**What you will do**. Count the lines in the records below that contain the string "Violino", treating uppercase and lowercase as different, and reply with only that number.

-- Start of Stored rows --

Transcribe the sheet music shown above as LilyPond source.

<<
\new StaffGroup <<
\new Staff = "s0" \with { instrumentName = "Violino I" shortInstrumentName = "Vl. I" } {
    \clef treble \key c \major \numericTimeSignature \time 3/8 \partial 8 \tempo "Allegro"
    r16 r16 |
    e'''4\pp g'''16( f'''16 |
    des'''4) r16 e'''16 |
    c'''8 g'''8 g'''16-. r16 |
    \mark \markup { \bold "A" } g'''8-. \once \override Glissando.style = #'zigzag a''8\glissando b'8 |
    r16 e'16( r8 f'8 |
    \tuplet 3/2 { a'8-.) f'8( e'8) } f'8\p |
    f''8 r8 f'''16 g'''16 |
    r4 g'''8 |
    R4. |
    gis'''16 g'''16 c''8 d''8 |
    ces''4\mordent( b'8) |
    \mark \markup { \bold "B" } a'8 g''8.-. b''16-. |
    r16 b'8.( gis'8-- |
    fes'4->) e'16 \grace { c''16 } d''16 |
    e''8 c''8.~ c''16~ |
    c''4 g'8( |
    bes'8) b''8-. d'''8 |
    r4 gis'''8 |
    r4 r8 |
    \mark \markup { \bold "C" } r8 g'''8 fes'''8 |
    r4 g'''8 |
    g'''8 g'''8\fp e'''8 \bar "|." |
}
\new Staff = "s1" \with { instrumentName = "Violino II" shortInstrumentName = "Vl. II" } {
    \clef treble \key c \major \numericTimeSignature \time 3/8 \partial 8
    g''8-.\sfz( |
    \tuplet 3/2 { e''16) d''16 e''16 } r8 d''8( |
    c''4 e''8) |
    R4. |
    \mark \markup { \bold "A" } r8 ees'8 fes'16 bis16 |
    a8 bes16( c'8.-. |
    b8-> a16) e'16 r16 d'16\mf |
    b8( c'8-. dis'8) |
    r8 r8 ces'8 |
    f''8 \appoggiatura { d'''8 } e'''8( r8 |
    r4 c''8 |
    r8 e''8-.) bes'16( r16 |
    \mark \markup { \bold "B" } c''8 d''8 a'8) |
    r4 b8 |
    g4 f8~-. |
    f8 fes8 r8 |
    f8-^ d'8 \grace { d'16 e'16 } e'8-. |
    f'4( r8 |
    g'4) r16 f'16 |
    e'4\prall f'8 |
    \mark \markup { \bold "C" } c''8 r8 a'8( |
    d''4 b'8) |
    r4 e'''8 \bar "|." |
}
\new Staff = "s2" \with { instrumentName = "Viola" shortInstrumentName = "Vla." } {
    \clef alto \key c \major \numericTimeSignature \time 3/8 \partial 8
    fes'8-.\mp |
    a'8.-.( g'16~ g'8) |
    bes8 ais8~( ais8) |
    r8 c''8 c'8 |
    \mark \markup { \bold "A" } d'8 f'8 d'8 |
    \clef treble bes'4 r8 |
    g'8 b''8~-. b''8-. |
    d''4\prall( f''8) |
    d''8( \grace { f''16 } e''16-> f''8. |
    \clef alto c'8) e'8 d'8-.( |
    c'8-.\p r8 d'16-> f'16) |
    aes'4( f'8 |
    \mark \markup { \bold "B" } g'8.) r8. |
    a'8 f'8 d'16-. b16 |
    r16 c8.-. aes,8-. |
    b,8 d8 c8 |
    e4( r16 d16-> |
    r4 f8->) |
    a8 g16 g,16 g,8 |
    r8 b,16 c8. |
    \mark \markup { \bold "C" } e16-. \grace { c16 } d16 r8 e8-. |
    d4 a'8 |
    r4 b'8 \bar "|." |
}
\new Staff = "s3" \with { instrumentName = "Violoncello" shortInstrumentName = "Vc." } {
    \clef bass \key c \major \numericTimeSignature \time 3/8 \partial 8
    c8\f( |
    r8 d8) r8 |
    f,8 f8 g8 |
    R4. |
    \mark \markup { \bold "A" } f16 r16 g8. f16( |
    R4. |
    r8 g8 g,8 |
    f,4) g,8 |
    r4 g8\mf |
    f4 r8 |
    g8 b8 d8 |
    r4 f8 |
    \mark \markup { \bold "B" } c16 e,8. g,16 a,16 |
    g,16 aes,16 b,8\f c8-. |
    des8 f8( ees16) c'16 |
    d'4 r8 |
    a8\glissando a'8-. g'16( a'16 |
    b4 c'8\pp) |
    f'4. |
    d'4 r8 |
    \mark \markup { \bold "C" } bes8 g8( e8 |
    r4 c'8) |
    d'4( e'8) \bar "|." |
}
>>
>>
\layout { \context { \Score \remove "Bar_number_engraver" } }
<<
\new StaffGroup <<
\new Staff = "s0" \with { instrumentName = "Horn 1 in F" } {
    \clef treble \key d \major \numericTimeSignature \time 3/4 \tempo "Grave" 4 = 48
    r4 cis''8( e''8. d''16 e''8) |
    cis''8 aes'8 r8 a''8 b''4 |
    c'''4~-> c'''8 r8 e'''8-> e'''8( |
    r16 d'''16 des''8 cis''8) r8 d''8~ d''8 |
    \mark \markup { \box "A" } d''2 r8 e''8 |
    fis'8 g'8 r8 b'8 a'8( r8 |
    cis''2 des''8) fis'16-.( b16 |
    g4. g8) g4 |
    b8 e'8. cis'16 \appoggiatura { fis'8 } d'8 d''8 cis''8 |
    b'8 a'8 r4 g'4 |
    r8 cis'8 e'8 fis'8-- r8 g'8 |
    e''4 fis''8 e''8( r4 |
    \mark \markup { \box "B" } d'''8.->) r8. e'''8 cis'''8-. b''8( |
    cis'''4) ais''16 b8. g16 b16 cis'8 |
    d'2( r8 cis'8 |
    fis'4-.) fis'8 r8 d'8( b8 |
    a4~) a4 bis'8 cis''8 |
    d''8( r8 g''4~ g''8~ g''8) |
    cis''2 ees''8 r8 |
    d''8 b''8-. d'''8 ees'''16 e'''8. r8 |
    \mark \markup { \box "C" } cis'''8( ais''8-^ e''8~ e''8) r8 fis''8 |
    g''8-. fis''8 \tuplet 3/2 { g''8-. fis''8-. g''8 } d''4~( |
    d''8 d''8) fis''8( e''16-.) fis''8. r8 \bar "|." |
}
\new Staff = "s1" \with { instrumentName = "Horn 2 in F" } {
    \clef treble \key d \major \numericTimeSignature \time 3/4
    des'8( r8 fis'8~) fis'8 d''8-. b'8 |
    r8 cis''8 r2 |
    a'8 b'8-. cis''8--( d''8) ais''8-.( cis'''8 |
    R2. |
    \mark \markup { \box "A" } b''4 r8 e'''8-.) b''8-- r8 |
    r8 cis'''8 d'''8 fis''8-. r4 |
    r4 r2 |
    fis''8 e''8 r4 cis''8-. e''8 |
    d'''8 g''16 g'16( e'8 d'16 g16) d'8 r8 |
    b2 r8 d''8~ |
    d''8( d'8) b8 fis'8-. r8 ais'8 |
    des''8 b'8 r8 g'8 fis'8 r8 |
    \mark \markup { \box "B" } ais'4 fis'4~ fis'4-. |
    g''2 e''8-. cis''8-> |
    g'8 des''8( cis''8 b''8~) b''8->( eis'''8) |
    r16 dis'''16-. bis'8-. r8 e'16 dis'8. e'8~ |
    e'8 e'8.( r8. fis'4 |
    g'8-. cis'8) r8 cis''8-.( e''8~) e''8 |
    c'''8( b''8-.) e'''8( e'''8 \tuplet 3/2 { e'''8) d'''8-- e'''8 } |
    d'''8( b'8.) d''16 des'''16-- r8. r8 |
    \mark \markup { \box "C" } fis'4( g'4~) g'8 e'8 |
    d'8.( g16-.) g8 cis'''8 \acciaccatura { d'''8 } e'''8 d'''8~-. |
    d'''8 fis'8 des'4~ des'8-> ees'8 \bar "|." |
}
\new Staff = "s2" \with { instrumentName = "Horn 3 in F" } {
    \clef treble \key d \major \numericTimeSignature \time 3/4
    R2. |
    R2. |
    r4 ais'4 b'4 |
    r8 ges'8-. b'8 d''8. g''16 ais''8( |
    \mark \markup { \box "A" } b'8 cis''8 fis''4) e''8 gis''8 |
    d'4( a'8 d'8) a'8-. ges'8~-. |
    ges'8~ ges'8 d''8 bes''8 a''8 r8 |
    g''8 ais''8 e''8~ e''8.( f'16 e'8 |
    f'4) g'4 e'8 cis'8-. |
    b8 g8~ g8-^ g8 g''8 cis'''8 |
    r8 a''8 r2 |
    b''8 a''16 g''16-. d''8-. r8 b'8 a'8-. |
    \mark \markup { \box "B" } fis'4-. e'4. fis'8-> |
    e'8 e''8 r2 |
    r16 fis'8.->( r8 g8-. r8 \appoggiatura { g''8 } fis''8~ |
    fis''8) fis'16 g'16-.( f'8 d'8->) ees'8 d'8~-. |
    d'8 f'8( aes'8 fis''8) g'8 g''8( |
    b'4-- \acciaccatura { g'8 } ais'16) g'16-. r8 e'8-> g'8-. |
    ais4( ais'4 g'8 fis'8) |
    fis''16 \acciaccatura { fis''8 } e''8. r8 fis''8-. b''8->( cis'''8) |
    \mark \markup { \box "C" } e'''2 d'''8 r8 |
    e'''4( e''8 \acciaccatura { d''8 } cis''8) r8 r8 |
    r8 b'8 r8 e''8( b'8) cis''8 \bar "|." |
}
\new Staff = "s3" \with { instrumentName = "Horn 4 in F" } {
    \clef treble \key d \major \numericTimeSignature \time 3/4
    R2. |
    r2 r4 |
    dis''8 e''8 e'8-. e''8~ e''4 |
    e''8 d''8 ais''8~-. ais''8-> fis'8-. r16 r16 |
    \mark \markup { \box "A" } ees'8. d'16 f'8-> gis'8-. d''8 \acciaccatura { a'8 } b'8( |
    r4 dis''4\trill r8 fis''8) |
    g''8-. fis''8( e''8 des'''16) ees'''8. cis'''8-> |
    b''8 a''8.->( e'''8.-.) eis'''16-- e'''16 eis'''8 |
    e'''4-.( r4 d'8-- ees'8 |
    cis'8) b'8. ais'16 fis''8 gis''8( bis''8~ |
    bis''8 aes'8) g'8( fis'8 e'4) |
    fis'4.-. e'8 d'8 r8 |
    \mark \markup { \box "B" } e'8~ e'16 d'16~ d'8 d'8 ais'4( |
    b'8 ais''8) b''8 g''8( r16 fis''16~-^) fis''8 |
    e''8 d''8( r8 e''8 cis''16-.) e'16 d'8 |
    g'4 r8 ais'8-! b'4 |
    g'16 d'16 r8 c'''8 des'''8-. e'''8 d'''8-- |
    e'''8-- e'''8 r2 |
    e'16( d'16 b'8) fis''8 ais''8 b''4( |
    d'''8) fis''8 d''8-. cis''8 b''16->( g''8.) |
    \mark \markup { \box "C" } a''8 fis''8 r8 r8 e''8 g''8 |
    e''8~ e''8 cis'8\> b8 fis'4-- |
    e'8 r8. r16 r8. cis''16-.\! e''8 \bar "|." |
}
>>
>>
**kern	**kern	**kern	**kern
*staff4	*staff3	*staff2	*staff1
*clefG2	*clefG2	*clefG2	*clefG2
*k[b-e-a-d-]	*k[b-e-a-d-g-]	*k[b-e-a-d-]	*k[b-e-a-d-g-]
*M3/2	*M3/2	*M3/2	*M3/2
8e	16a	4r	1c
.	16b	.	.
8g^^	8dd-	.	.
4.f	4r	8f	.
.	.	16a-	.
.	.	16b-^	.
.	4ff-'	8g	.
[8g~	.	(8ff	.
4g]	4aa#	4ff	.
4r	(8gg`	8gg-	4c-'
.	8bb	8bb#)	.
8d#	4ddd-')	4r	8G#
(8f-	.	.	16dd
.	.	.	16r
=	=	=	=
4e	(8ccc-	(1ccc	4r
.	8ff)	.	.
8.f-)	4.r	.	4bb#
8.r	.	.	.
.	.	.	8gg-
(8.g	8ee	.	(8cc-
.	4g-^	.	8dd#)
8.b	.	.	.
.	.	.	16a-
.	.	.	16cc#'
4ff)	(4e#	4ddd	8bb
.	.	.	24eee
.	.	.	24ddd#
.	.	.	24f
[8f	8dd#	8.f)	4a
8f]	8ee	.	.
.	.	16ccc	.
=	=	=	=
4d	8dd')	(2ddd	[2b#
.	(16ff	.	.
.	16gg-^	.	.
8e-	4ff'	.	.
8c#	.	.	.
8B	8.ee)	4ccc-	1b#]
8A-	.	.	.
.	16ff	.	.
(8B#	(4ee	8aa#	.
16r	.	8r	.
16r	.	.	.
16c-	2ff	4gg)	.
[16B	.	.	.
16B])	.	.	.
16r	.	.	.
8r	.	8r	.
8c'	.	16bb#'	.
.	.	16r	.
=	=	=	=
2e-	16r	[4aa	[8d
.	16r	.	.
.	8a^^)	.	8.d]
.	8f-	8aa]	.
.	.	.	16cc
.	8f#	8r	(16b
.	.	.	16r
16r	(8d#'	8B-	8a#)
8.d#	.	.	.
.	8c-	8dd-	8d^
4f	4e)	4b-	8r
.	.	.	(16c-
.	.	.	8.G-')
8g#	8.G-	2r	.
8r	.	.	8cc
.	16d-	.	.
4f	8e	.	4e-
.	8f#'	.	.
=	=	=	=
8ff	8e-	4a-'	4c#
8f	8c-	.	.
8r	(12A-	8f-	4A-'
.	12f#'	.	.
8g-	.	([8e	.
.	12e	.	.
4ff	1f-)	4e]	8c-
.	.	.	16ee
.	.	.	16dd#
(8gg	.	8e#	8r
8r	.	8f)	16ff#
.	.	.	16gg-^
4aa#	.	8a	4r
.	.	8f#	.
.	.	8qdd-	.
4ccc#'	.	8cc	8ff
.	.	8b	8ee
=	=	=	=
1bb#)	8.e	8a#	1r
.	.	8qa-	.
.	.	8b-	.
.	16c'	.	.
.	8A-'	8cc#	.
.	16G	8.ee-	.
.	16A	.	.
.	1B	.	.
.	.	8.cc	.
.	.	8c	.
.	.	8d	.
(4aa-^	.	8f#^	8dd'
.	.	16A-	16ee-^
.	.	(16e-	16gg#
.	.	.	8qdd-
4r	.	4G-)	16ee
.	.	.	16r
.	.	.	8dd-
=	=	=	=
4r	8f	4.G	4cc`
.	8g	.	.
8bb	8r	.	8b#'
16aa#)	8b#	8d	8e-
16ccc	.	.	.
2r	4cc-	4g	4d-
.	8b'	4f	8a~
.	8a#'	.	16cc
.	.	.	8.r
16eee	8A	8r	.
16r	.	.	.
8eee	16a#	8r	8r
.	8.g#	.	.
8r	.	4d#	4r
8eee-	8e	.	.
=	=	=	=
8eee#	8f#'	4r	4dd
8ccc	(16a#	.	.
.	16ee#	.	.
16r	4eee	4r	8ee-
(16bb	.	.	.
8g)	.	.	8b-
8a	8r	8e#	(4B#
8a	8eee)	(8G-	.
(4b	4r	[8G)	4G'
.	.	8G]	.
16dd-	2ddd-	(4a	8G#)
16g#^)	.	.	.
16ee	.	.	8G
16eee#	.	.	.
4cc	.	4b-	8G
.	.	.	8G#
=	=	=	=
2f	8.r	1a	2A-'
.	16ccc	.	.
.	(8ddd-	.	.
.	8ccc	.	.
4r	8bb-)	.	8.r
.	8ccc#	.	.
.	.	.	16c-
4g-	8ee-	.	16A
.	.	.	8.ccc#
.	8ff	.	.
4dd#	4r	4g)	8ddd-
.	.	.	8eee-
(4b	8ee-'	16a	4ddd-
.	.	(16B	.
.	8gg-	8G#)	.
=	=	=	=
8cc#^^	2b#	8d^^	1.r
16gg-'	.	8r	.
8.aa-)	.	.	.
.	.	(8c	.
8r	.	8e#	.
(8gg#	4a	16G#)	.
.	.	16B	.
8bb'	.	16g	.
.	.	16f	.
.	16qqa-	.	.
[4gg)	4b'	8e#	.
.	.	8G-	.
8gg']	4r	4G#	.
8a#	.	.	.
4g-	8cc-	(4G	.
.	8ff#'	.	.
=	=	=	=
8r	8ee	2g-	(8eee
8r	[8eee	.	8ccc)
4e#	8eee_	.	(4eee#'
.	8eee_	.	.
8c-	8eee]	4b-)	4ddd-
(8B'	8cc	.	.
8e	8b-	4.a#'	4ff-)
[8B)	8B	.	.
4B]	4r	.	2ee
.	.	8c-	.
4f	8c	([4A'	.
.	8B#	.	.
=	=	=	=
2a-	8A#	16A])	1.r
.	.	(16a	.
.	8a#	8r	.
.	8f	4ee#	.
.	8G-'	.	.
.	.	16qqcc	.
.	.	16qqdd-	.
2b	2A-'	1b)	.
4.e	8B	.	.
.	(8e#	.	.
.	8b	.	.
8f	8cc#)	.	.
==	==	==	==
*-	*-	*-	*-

-- End of Stored rows --

**Full response**. 2